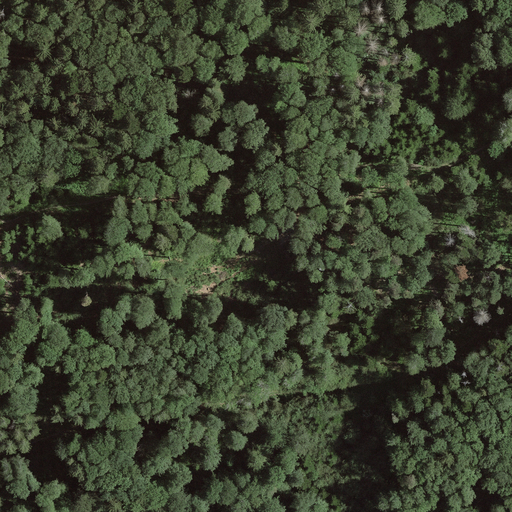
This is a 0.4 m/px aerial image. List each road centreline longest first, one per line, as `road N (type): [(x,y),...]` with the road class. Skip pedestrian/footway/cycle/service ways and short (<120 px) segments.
road 1 (track): [(0,452),(89,422),(377,381),(472,340),(511,304)]
road 2 (track): [(511,136),(439,168),(369,166),(220,190)]
road 3 (track): [(439,168),(326,208),(239,264)]
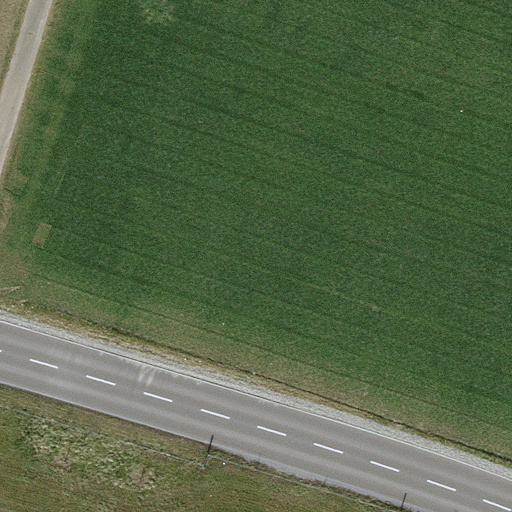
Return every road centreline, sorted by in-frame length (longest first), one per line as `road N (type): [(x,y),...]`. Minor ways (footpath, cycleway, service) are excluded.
road 1 (tertiary): [(0,350),(511,510)]
road 2 (track): [(43,0),(0,143)]
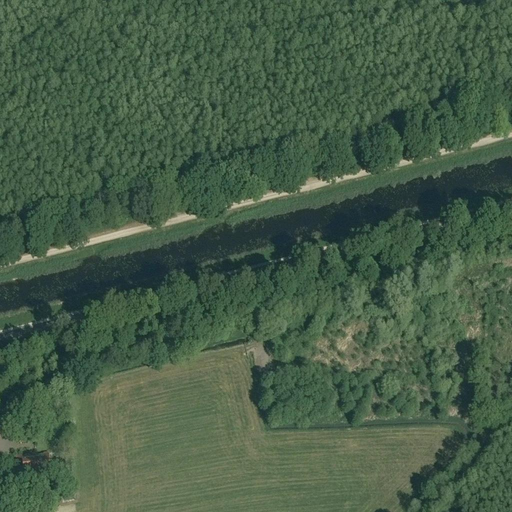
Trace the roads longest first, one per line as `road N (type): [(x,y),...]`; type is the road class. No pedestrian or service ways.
road 1 (unclassified): [(0,342),(511,208)]
road 2 (track): [(511,134),(0,266)]
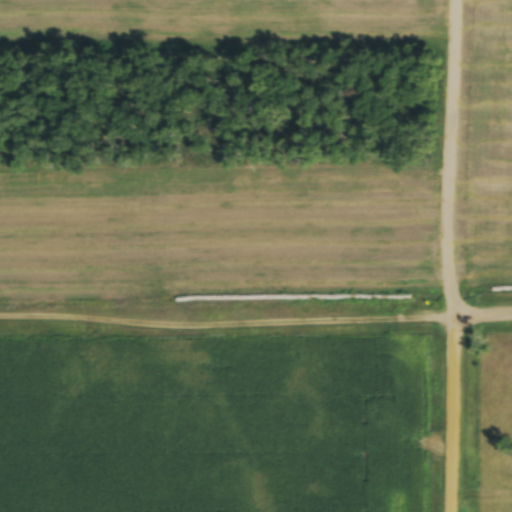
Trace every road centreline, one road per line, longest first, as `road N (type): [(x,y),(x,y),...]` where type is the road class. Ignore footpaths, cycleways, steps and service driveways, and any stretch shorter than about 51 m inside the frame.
road 1 (track): [(454,511),(461,0)]
road 2 (track): [(0,319),(511,317)]
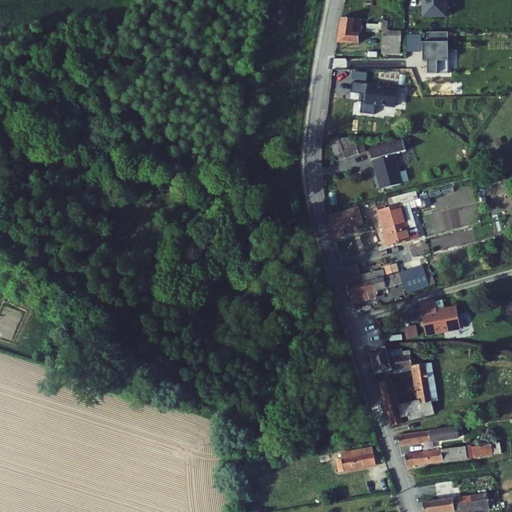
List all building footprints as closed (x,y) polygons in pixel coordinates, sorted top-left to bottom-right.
[(423,0),(423,17),(447,17),(446,0),(423,0)] [(342,16),(342,40),(366,39),(365,15),(342,16)] [(388,24),(367,23),(367,31),(382,32),(381,54),(400,55),(401,31),(388,30),(388,24)] [(423,60),(427,60),(428,74),(429,74),(436,74),(436,59),(449,59),(448,32),(428,32),(429,42),(427,42),(423,42),(423,35),(407,35),(407,42),(407,52),(423,52),(423,60)] [(352,92),(368,94),(367,98),(362,98),(361,113),(374,114),(375,105),(396,107),(398,87),(369,84),(353,82),(352,92)] [(339,155),(365,156),(365,144),(353,144),(353,138),(340,138),(339,155)] [(374,154),(384,191),(405,186),(396,149),(374,154)] [(381,214),(389,245),(395,243),(403,241),(402,235),(413,233),(405,206),(411,204),(412,205),(417,204),(415,195),(398,199),(400,208),(381,214)] [(405,206),(413,233),(420,231),(412,205),(411,204),(405,206)] [(370,208),(348,213),(350,220),(352,230),(375,225),(370,208)] [(336,217),(337,222),(350,220),(348,213),(336,217)] [(337,222),(348,262),(366,256),(361,237),(358,238),(358,241),(355,242),(352,230),(350,220),(337,222)] [(420,231),(413,233),(402,235),(403,241),(403,243),(421,238),(420,231)] [(360,286),(391,277),(405,273),(407,278),(423,274),(420,263),(389,269),(369,275),(368,272),(356,276),(359,287),(360,286)] [(360,286),(362,296),(383,290),(384,293),(394,290),(391,277),(360,286)] [(426,309),(428,338),(464,335),(462,313),(442,314),(441,308),(426,309)] [(408,339),(419,337),(417,325),(406,327),(408,339)] [(376,354),(383,377),(394,374),(422,372),(420,354),(416,355),(415,351),(387,353),(387,352),(376,354)] [(511,370),(484,374),(488,397),(511,393),(511,370)] [(386,385),(397,418),(416,412),(431,407),(441,405),(436,371),(425,372),(429,400),(406,407),(398,381),(386,385)] [(431,407),(433,421),(443,419),(441,405),(431,407)] [(397,418),(400,429),(419,422),(416,412),(397,418)] [(407,439),(408,449),(451,442),(450,440),(453,439),(454,448),(463,447),(461,430),(407,439)] [(413,456),(414,468),(481,459),(481,462),(511,458),(508,443),(413,456)] [(351,469),(351,473),(384,467),(382,453),(345,459),(347,470),(351,469)] [(433,506),(433,511),(496,511),(497,511),(506,510),(504,497),(496,498),(495,497),(433,506)]
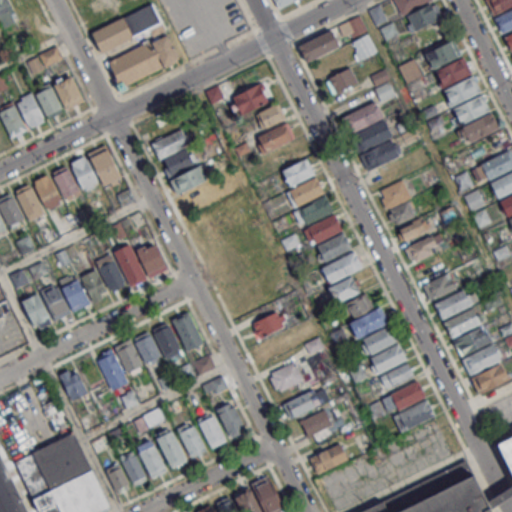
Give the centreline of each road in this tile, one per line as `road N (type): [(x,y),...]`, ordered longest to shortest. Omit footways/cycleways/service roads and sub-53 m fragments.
road 1 (residential): [(311,511),(57,0)]
road 2 (residential): [(501,489),(272,39)]
road 3 (residential): [(0,171),(272,39)]
road 4 (residential): [(195,277),(0,376)]
road 5 (residential): [(136,511),(277,442)]
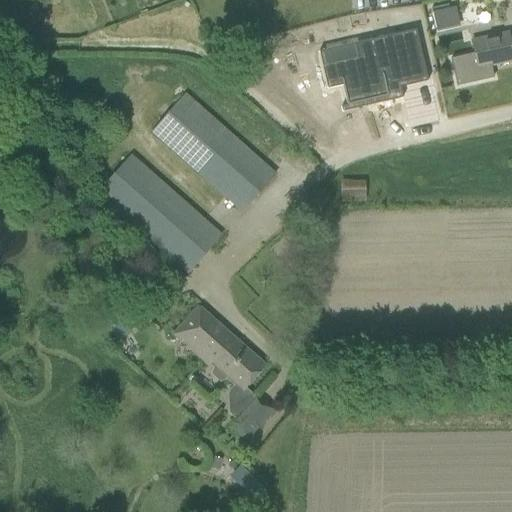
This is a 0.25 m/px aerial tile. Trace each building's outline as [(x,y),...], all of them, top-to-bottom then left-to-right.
[(458,10),(433,12),(435,29),(459,27),(458,10)] [(367,58),(323,68),(328,88),(326,89),(326,91),(342,87),(346,107),(374,101),(374,102),(375,105),(400,99),(400,100),(402,100),(399,87),(400,87),(424,82),(425,83),(427,83),(415,31),(379,39),(369,42),(372,57),(367,58)] [(451,60),(450,60),(456,88),(458,88),(457,87),(458,87),(479,82),(480,82),(492,79),(492,78),(489,68),(501,65),(511,62),(511,56),(507,34),(471,42),(472,50),(474,56),(469,57),(452,61),(451,60)] [(176,82),(176,61),(152,60),(152,82),(176,82)] [(241,213),(274,176),(184,96),(151,134),(241,213)] [(220,237),(205,224),(129,157),(100,190),(190,270),(220,237)] [(208,351),(225,332),(197,308),(172,337),(202,363),(210,354),(208,351)] [(124,315),(105,313),(98,331),(113,343),(128,333),(128,330),(124,317),(124,315)] [(245,390),(265,367),(225,332),(208,351),(210,354),(202,363),(208,368),(210,365),(233,386),(227,393),(228,416),(236,423),(230,430),(247,444),(274,411),(258,396),(255,399),(245,390)]
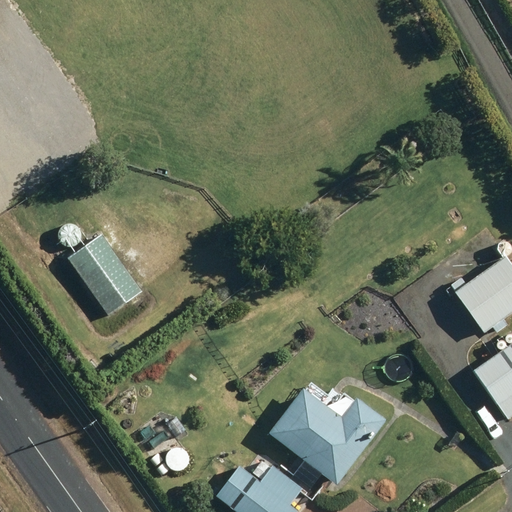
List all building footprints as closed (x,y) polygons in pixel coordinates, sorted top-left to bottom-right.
[(142,298),(106,243),(74,264),(110,318),(142,298)] [(511,321),(511,263),(461,298),(489,338),(511,321)] [(511,340),(501,350),(506,355),(479,379),(511,414),(511,340)] [(341,490),(397,423),(332,370),(276,437),(341,490)] [(234,511),(307,511),(316,500),(256,455),(221,501),(234,511)]
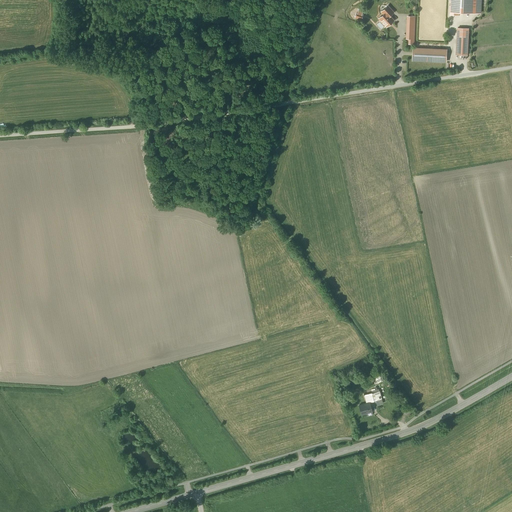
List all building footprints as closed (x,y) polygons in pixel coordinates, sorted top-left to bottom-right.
[(483,13),(483,0),(454,0),(454,5),(452,5),(451,14),(462,15),(462,12),(483,13)] [(386,20),(388,18),(392,14),(385,6),(378,11),(381,14),(386,20)] [(386,20),(381,14),(376,19),(385,29),(392,23),(388,18),(386,20)] [(413,16),(404,16),(404,40),(412,40),(413,16)] [(458,27),(458,55),(471,55),(471,27),(458,27)] [(447,50),(413,49),(412,61),(446,63),(447,50)] [(357,407),(360,417),(373,413),(370,403),(381,400),(377,389),(363,393),(367,404),(357,407)]
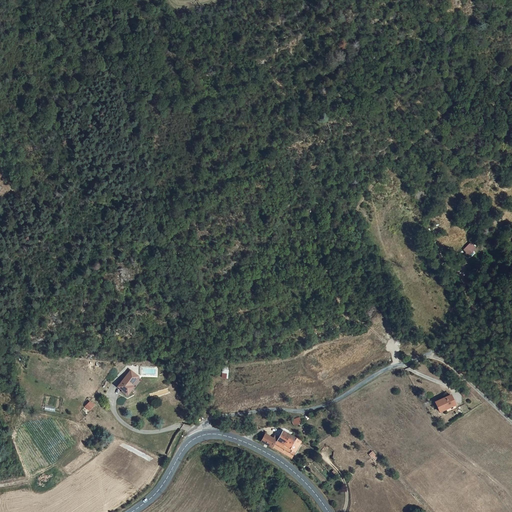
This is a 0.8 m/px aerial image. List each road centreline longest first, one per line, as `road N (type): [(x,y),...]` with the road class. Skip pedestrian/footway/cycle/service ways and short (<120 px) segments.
road 1 (track): [(400,363),(368,323),(344,310),(326,258),(370,184),(417,138),(421,120),(403,110),(391,86),(332,54),(318,0)]
road 2 (unclassified): [(511,279),(427,355),(384,368),(332,402),(213,416),(204,434)]
road 3 (secondary): [(329,511),(281,461),(251,444),(204,434)]
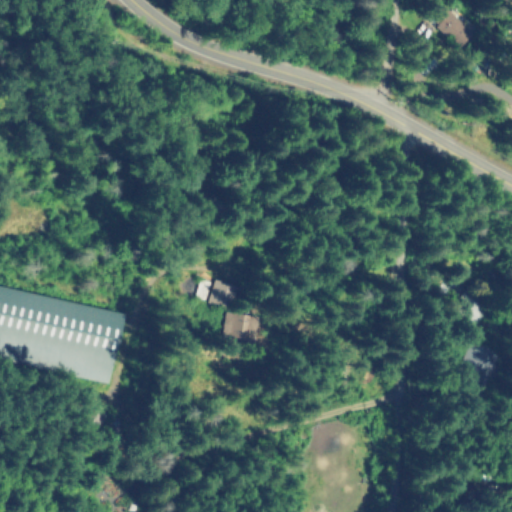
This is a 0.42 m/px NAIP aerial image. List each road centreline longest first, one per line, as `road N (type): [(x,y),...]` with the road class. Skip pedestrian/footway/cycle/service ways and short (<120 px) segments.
road 1 (tertiary): [(511,176),(382,108),(216,50),(138,0)]
road 2 (residential): [(389,511),(409,125)]
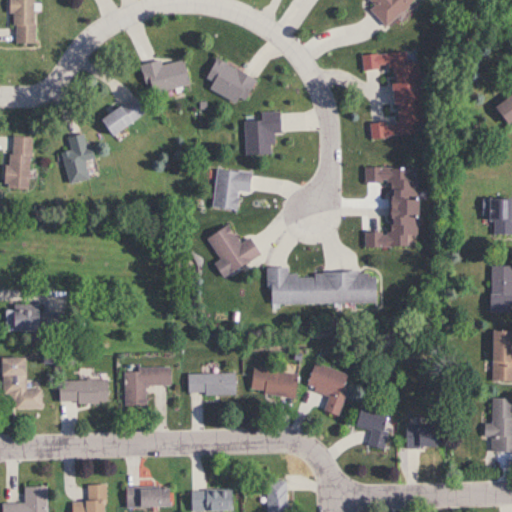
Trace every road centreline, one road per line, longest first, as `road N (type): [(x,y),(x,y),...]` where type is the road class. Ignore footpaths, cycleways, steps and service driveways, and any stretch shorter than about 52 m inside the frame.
road 1 (residential): [(0,95),(42,91),(104,26),(138,6),(198,1),(228,9),(280,34),(318,84),(332,148),(314,214)]
road 2 (residential): [(338,496),(321,455),(275,438),(0,446)]
road 3 (residential): [(511,491),(338,496)]
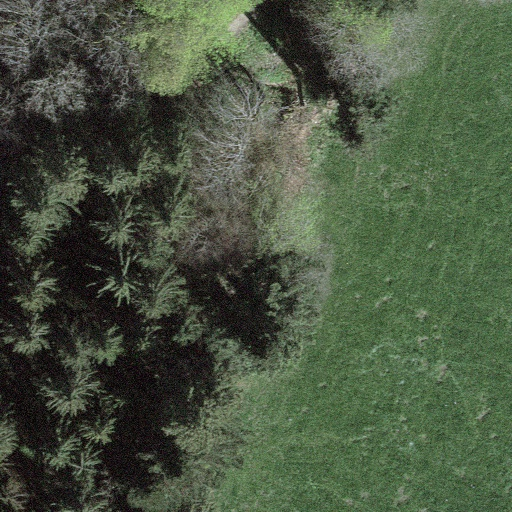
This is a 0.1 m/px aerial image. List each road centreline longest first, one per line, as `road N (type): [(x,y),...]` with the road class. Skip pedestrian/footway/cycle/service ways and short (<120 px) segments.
road 1 (track): [(107,511),(82,486),(20,364),(0,104)]
road 2 (track): [(0,46),(100,72),(228,12),(236,0)]
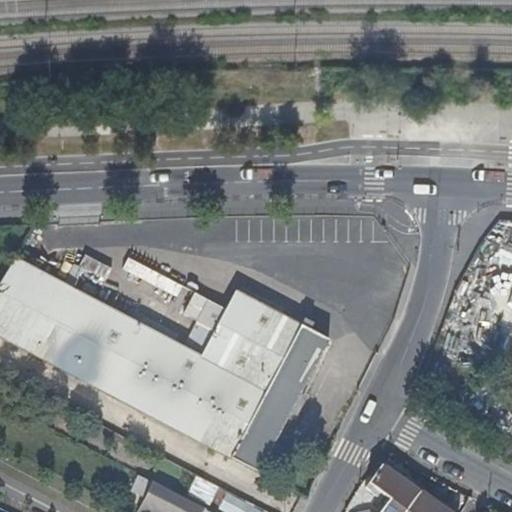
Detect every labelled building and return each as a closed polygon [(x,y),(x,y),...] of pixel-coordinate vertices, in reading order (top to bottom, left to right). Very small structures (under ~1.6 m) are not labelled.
[(13,259),(0,283),(0,302),(73,342),(98,302),(13,259)] [(103,281),(108,268),(86,259),(81,272),(103,281)] [(0,336),(257,471),(268,450),(240,435),(302,324),(233,288),(224,306),(192,289),(182,311),(213,326),(199,355),(161,336),(136,376),(73,342),(0,302),(0,336)] [(98,302),(73,342),(136,376),(161,336),(98,302)] [(240,435),(268,450),(326,337),(302,324),(240,435)] [(403,511),(419,490),(382,463),(369,480),(392,497),(380,511),(403,511)] [(187,492),(209,503),(217,485),(195,474),(187,492)] [(206,511),(199,508),(201,505),(158,482),(147,504),(162,511),(206,511)] [(454,511),(422,488),(405,511),(454,511)] [(218,511),(262,511),(264,507),(223,492),(216,511),(218,511)]
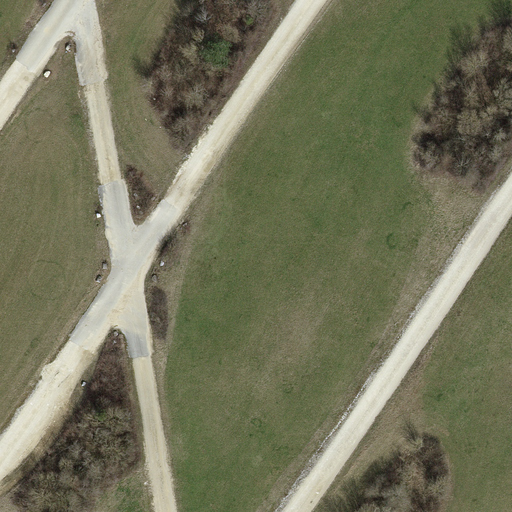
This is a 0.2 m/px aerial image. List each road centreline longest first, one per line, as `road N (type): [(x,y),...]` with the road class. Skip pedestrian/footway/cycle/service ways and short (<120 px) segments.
road 1 (track): [(0,462),(312,0)]
road 2 (track): [(167,511),(83,0)]
road 3 (track): [(292,511),(511,192)]
road 4 (track): [(0,102),(69,0)]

THE TASK
Please extract the rows from the line with "This is a 0.1" to the line with "road 2 (track): [(0,46),(100,72),(228,12),(236,0)]", both included, and repeat them without change.

SOLUTION
This is a 0.1 m/px aerial image. List each road centreline longest first, one per line, as `road N (type): [(x,y),...]` with the road class. Skip pedestrian/footway/cycle/service ways and short (<120 px) segments.
road 1 (track): [(107,511),(82,486),(20,364),(0,104)]
road 2 (track): [(0,46),(100,72),(228,12),(236,0)]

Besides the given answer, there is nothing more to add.